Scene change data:
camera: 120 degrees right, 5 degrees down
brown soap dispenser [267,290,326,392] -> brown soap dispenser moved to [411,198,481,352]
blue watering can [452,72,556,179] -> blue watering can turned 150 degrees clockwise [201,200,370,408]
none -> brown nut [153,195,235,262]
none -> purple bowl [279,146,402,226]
==
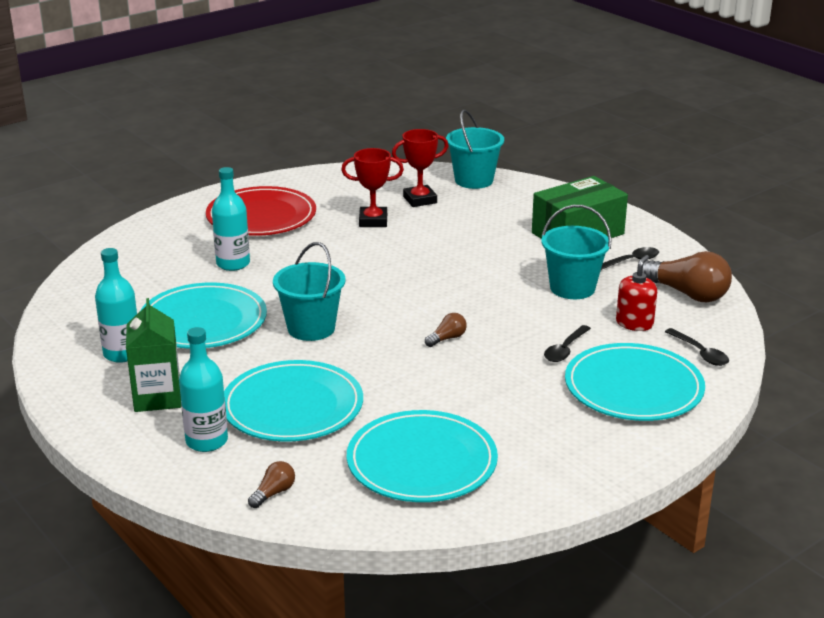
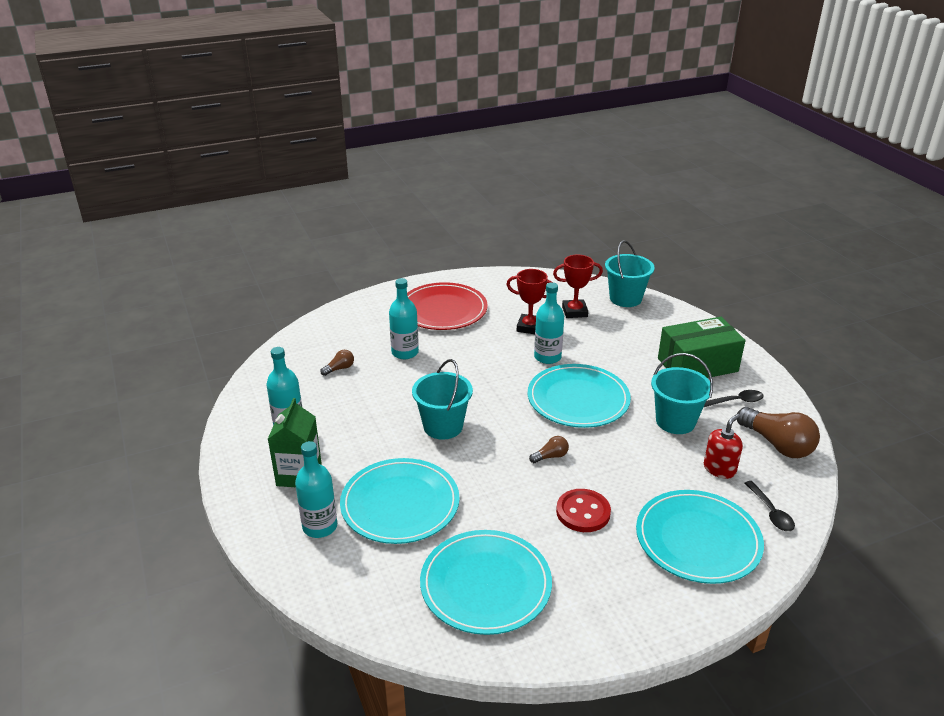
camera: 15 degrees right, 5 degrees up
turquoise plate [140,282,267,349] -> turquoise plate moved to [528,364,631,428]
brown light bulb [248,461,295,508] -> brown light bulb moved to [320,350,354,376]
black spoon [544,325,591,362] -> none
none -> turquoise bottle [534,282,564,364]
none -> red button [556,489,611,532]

| Work instructions |
In the entries above, the lines between the one holding "none -> turquoise bottle [534,282,564,364]" and the one holding "none -> red button [556,489,611,532]", inclusive, are to be printed exactly as written, and those alone.

| Output for this exercise |
none -> turquoise bottle [534,282,564,364]
none -> red button [556,489,611,532]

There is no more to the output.